Problem details —
Please extract every line of the data below that contains the string "place", copying each such line in full.

Records for this task —
------------------------------------------------

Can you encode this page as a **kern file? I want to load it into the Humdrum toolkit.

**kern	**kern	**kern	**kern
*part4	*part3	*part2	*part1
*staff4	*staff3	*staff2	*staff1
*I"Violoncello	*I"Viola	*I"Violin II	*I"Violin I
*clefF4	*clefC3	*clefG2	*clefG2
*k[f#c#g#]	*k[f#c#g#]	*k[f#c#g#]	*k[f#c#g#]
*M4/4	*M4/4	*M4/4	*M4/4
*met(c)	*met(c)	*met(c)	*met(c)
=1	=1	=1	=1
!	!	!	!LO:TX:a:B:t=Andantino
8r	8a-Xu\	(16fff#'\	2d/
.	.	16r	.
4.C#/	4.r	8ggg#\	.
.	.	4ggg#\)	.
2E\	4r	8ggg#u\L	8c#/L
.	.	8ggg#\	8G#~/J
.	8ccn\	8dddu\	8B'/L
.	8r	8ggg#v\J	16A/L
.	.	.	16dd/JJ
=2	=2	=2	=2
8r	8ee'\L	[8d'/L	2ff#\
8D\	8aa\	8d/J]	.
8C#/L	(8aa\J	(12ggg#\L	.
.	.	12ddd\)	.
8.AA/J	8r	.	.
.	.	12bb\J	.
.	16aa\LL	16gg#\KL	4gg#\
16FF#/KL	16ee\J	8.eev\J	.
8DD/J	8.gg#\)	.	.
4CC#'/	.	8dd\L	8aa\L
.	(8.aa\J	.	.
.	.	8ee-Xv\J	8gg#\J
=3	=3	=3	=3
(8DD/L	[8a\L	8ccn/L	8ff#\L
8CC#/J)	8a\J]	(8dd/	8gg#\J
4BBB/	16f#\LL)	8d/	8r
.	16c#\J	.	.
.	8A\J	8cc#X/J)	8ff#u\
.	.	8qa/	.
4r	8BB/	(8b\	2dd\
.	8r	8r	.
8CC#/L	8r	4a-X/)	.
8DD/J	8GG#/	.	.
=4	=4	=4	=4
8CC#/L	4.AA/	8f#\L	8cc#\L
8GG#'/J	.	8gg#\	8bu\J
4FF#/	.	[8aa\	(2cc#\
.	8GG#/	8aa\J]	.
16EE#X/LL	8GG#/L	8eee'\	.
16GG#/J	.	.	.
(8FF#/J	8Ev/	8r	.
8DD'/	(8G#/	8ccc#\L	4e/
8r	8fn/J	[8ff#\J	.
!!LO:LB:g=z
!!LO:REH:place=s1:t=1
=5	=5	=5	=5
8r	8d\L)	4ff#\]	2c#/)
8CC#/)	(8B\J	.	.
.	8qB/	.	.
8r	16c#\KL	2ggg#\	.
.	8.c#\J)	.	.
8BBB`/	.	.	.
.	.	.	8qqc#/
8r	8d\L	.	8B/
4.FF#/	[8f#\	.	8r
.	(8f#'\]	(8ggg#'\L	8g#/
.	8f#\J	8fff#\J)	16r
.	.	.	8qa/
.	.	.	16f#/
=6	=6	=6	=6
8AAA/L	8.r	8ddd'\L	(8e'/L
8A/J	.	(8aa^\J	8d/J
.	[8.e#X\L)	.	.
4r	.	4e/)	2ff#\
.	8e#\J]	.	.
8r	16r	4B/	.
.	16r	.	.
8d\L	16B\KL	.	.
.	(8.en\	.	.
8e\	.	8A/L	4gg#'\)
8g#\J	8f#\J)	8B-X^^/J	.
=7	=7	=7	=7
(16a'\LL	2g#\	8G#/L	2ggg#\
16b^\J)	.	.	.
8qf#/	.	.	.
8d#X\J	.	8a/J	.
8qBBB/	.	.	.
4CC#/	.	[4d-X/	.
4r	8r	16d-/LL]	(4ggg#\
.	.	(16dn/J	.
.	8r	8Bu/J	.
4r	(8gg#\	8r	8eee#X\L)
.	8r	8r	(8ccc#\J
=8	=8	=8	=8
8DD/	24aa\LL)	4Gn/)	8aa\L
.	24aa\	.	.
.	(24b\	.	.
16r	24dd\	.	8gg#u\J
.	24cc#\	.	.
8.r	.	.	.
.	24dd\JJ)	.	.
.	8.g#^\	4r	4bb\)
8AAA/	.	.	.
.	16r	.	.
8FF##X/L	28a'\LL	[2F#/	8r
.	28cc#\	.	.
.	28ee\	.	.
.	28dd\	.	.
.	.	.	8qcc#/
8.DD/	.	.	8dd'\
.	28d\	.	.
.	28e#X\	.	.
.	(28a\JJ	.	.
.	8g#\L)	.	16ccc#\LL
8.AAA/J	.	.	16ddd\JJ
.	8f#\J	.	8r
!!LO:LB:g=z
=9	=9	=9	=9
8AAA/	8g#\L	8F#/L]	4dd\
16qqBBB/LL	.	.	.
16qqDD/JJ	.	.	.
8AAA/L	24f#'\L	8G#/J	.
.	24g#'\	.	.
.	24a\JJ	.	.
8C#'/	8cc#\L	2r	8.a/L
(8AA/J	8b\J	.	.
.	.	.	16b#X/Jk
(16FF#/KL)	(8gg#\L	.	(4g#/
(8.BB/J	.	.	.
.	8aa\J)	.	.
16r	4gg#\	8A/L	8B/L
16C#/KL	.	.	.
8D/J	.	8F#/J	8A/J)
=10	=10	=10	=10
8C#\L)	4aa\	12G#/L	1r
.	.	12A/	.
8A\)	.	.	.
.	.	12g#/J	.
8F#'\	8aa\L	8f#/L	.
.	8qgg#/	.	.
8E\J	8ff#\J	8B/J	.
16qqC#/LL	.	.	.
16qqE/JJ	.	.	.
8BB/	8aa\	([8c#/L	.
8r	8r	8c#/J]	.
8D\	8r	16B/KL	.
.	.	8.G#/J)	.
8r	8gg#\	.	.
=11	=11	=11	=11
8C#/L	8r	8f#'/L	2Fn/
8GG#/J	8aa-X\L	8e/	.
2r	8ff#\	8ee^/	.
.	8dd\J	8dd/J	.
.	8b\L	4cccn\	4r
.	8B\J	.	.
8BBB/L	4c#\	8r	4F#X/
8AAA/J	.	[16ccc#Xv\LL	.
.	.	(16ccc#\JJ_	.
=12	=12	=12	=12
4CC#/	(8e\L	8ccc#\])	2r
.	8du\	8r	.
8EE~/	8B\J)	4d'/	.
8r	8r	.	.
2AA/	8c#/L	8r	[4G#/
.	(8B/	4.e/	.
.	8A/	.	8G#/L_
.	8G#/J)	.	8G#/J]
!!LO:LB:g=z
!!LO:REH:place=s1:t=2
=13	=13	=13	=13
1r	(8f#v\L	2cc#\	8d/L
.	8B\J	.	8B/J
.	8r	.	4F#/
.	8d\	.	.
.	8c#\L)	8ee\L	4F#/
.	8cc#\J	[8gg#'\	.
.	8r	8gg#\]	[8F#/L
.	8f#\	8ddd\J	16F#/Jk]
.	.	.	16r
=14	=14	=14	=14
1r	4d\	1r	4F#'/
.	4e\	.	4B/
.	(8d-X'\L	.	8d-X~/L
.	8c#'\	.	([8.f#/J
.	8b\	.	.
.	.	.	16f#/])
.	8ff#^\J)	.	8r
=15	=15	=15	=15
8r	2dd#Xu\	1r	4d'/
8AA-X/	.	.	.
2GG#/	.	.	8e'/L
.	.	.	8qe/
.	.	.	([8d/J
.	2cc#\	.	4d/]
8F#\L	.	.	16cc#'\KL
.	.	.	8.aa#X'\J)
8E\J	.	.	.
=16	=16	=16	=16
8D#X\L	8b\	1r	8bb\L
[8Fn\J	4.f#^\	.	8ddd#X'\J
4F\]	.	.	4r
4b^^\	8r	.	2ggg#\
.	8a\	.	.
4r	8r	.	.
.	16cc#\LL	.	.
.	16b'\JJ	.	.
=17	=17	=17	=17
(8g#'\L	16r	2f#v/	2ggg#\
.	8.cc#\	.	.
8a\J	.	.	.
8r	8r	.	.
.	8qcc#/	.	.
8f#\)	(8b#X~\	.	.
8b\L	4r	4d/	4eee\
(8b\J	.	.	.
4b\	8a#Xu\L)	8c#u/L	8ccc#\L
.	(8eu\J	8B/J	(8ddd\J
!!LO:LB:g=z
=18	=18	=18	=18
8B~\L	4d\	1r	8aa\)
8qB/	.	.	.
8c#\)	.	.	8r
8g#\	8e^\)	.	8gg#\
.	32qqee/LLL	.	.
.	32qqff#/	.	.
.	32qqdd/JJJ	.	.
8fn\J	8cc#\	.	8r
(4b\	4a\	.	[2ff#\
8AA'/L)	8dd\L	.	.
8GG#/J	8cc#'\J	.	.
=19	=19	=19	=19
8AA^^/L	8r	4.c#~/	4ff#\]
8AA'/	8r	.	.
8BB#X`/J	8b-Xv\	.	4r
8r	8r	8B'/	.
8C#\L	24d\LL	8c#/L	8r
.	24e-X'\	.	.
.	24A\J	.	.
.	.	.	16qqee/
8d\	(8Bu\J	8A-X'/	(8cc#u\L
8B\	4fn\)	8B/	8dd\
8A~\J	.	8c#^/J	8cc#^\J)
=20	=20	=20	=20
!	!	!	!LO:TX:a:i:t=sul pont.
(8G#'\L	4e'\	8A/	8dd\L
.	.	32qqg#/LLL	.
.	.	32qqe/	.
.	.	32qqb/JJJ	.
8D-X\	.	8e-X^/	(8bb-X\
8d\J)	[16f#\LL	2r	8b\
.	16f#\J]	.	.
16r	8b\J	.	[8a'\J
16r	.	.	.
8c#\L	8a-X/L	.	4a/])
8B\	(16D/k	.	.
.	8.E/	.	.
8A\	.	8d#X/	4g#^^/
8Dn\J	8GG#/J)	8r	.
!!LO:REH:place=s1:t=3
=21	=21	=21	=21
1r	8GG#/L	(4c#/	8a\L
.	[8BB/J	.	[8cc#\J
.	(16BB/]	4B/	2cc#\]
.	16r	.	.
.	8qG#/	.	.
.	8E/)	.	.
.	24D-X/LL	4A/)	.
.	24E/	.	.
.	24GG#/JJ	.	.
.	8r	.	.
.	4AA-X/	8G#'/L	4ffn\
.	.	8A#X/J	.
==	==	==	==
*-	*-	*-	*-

------------------------------------------------

Task answer —
!!LO:REH:place=s1:t=1
!!LO:REH:place=s1:t=2
!!LO:REH:place=s1:t=3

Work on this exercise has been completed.